• [EXERCISE DIRECTIONS]: For the material below, return exactly the lines starting at the one holding "camera: 170 degrees right, 0 degrees up" and ending at the one holding "(462, 326) = (275, 137): pink", counting both as part of the range.

• [INPUT FOR THIS TASK]:

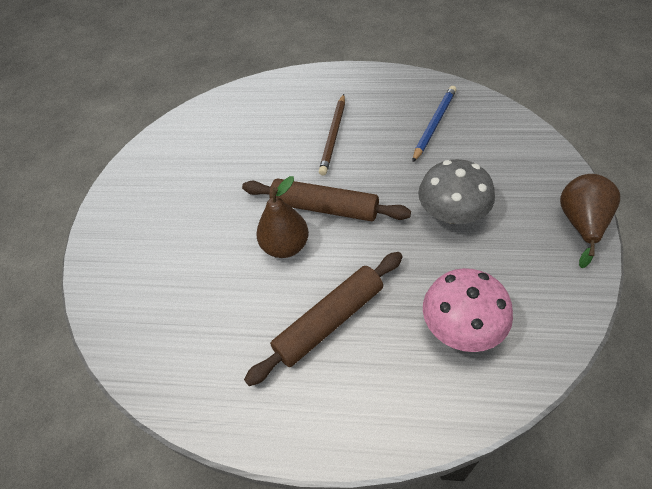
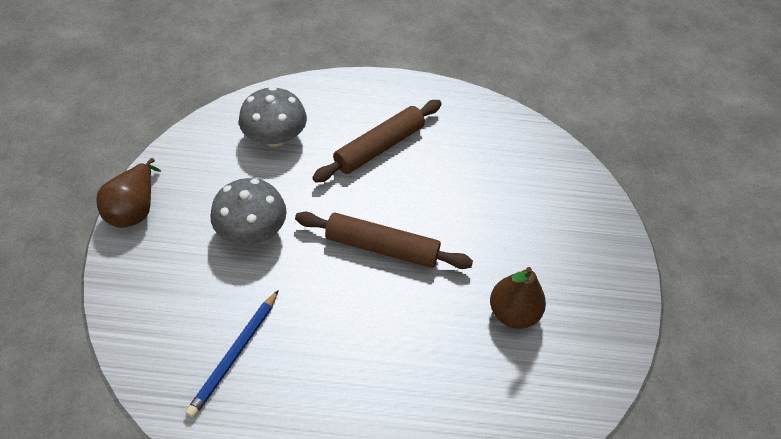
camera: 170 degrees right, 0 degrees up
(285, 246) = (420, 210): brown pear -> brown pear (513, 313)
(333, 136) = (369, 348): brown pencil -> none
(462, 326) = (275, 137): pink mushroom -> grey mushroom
...
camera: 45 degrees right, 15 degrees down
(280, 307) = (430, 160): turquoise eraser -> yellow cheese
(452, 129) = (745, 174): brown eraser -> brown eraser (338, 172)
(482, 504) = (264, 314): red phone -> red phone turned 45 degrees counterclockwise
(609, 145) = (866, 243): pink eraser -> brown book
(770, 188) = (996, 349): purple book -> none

• [SOLUTION]:
camera: 170 degrees right, 0 degrees up
(285, 246) = (420, 210): brown pear -> brown pear (513, 313)
(333, 136) = (369, 348): brown pencil -> none
(462, 326) = (275, 137): pink mushroom -> grey mushroom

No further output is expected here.